> Problem description
Strip out the pictures and output each remaining line of the data word for word.

Working data below:

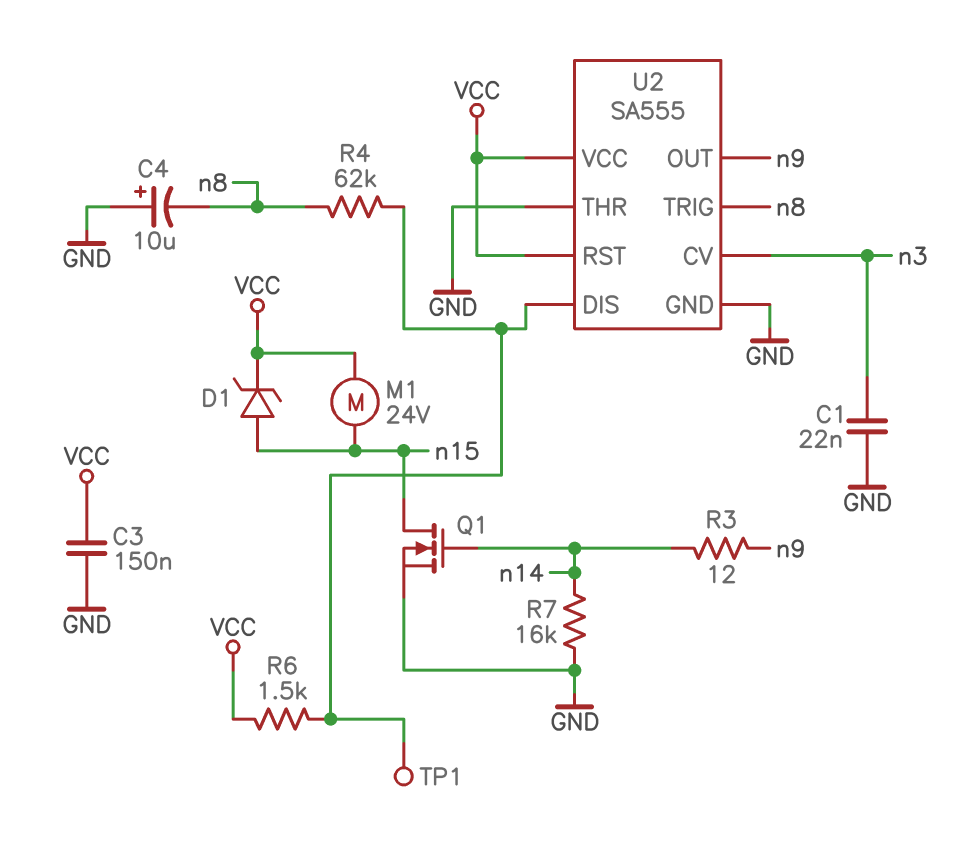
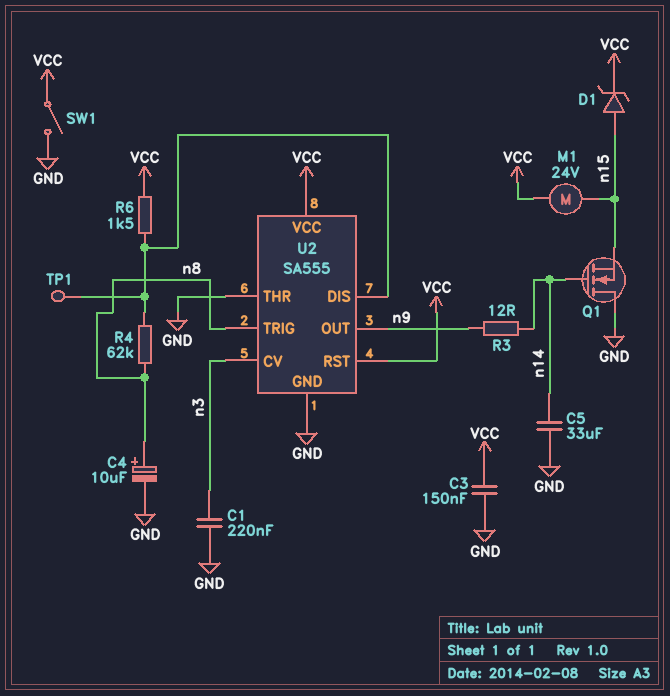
C1: 22nF (GND, n3) -> 220nF (GND, n3)
C4: 10uF (plus GND, minus n8) -> 10uF (plus n8, minus GND)
C5: none -> 33uF (GND, n14)
Q1: NMOS (G n14, D n15, S GND) -> NMOS (G n14, D GND, S n15)
R7: 16k (GND, n14) -> none
SW1: none -> switch (GND, VCC)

End of Working data.

> Finished task
C1: 22nF (GND, n3) -> 220nF (GND, n3)
C4: 10uF (plus GND, minus n8) -> 10uF (plus n8, minus GND)
C5: none -> 33uF (GND, n14)
Q1: NMOS (G n14, D n15, S GND) -> NMOS (G n14, D GND, S n15)
R7: 16k (GND, n14) -> none
SW1: none -> switch (GND, VCC)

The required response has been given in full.